(DATASET EXTRACT)

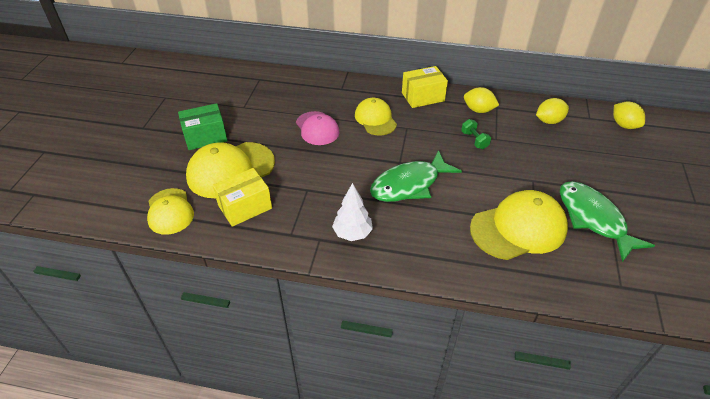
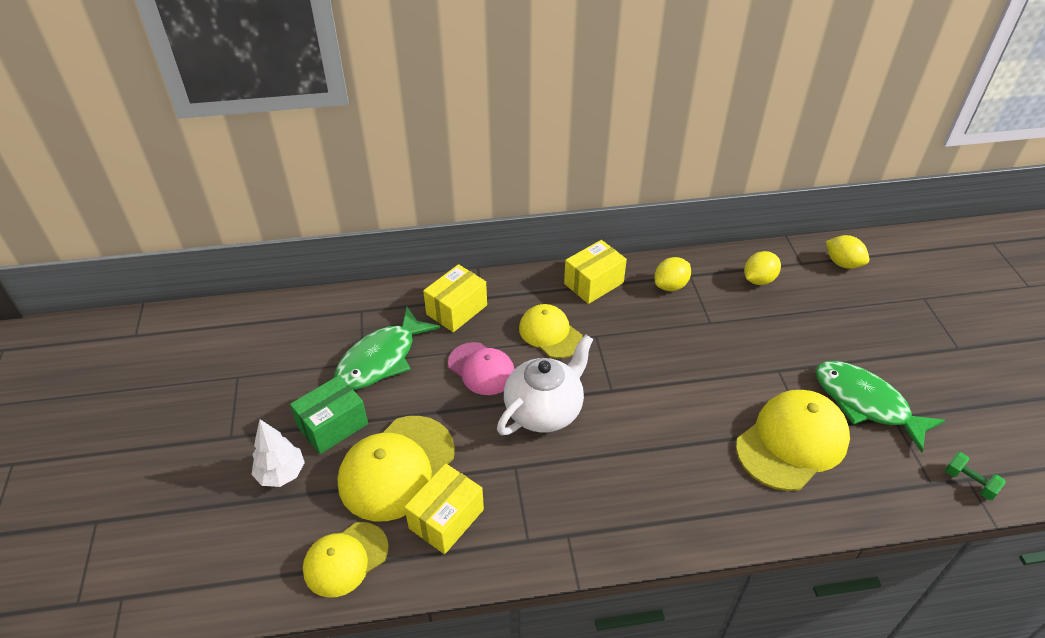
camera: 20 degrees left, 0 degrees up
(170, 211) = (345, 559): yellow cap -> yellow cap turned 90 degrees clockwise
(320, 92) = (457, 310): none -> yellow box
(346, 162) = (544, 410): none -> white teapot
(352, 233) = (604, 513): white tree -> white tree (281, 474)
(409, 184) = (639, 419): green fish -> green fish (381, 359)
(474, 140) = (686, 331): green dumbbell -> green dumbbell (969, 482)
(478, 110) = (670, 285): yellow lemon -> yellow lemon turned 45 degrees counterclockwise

(End DATASET EXTRACT)
(DATASET EXTRACT)

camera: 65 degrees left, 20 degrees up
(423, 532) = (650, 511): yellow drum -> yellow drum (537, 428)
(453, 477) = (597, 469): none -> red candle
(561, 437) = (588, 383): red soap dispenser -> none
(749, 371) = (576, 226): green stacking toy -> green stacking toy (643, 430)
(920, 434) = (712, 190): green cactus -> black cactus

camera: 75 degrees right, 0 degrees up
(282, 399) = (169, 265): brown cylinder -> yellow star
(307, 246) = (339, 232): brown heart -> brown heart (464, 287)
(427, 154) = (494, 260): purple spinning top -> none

(End DATASET EXTRACT)

**WHAT YOU ARE ASKED TO DO**
Out of the data above, return each line where the word "brown" can be found.

**RESPONSE TO THIS TASK**
(282, 399) = (169, 265): brown cylinder -> yellow star
(307, 246) = (339, 232): brown heart -> brown heart (464, 287)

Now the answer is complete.